== WHAT IS REQUIRED ==
For this exercise, copy exactly the lines below from the one with "C8: 2.2uF (plus" through the one with "C7: 56pF (GND, VOL) -> 27pF (GND, VOL)" and leave out the pictures.

*** Opening of EXERCISE INPUTS ***

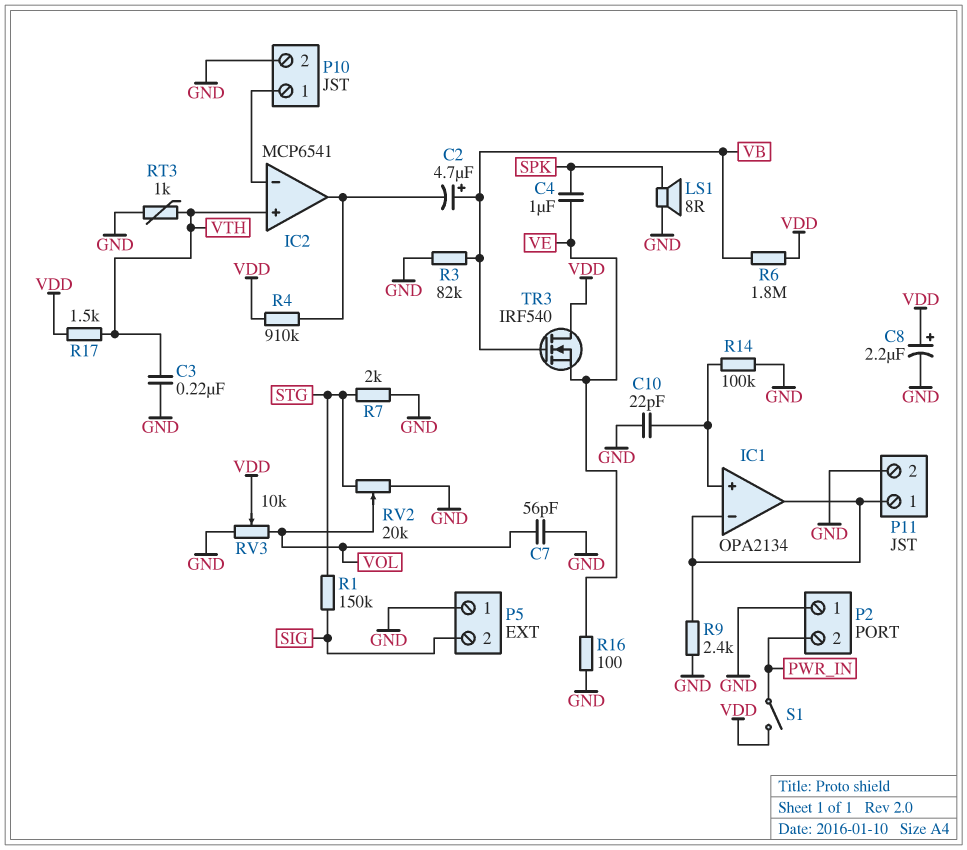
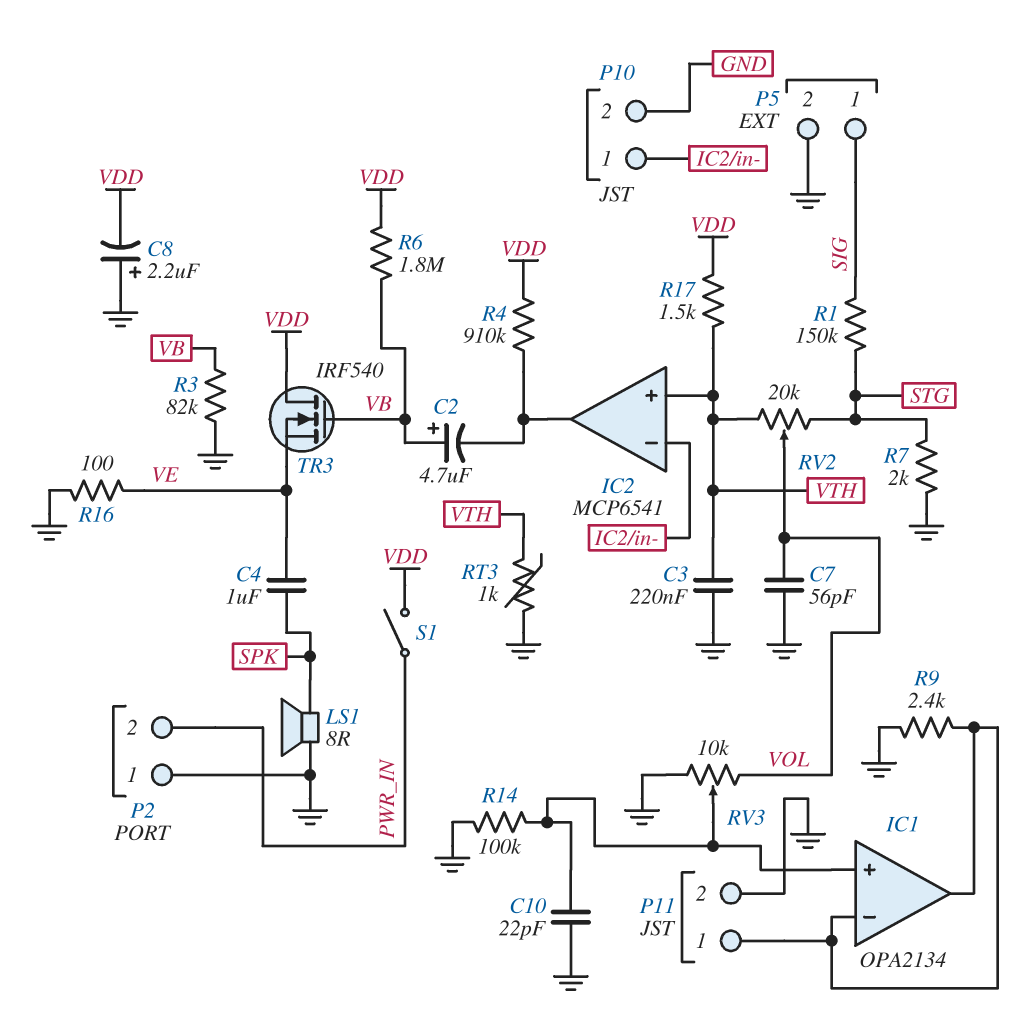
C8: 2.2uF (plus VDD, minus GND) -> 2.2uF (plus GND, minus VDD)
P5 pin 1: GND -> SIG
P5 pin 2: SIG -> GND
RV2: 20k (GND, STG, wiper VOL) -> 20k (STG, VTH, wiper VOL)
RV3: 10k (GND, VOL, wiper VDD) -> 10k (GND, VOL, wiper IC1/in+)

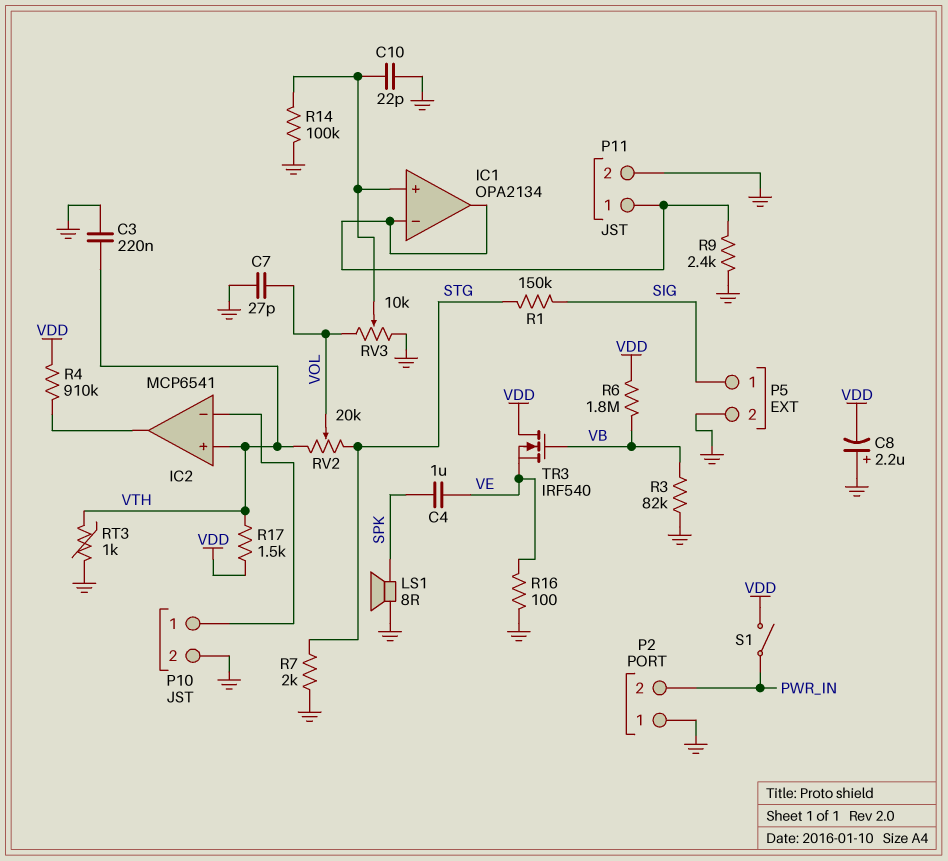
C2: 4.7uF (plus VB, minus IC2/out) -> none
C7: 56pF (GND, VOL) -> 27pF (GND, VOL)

*** Close of EXERCISE INPUTS ***
*** Opening of EXERCISE INPUTS ***

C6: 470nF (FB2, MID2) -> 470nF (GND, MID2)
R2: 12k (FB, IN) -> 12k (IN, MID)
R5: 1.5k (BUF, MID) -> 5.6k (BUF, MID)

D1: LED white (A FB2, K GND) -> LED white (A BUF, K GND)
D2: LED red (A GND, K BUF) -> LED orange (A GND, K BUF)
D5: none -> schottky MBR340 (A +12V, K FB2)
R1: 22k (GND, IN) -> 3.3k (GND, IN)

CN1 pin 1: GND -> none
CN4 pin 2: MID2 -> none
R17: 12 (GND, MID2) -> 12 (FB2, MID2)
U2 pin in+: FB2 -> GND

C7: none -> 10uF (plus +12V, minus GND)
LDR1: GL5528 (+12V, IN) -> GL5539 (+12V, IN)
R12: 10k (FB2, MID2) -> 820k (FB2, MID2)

*** Close of EXERCISE INPUTS ***

== OUTPUT OF THE TASK ==
C8: 2.2uF (plus VDD, minus GND) -> 2.2uF (plus GND, minus VDD)
P5 pin 1: GND -> SIG
P5 pin 2: SIG -> GND
RV2: 20k (GND, STG, wiper VOL) -> 20k (STG, VTH, wiper VOL)
RV3: 10k (GND, VOL, wiper VDD) -> 10k (GND, VOL, wiper IC1/in+)

C2: 4.7uF (plus VB, minus IC2/out) -> none
C7: 56pF (GND, VOL) -> 27pF (GND, VOL)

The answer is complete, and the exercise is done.